__Records for this exercise__:
◇ ◇ ◇ ◇
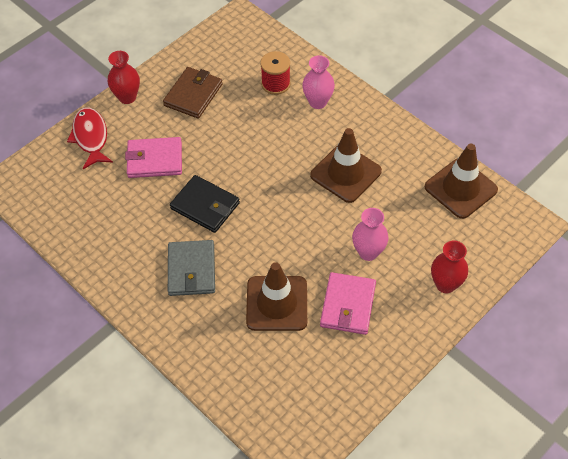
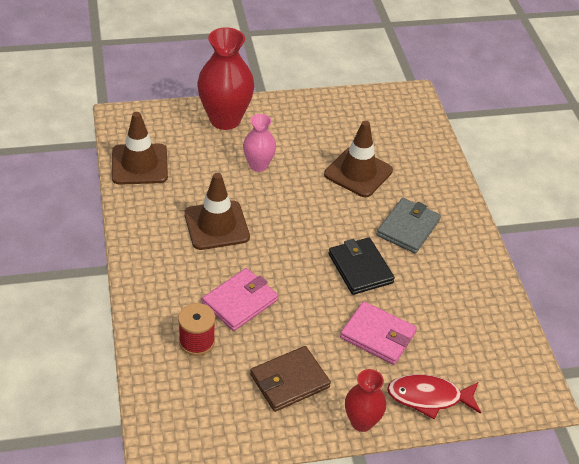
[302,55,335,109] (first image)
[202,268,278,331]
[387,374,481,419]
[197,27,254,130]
◇ ◇ ◇ ◇
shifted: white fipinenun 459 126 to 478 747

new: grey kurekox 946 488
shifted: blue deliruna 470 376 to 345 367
◇ ◇ ◇ ◇
__Task item__: The output should be exactly the lines above from the line containing "shifted: white fipinenun 459 126 to 478 747" to the line containing "shifted: blue deliruna 470 376 to 345 367", inclusive, with no other lines.

__Response to the task__:
shifted: white fipinenun 459 126 to 478 747

new: grey kurekox 946 488
shifted: blue deliruna 470 376 to 345 367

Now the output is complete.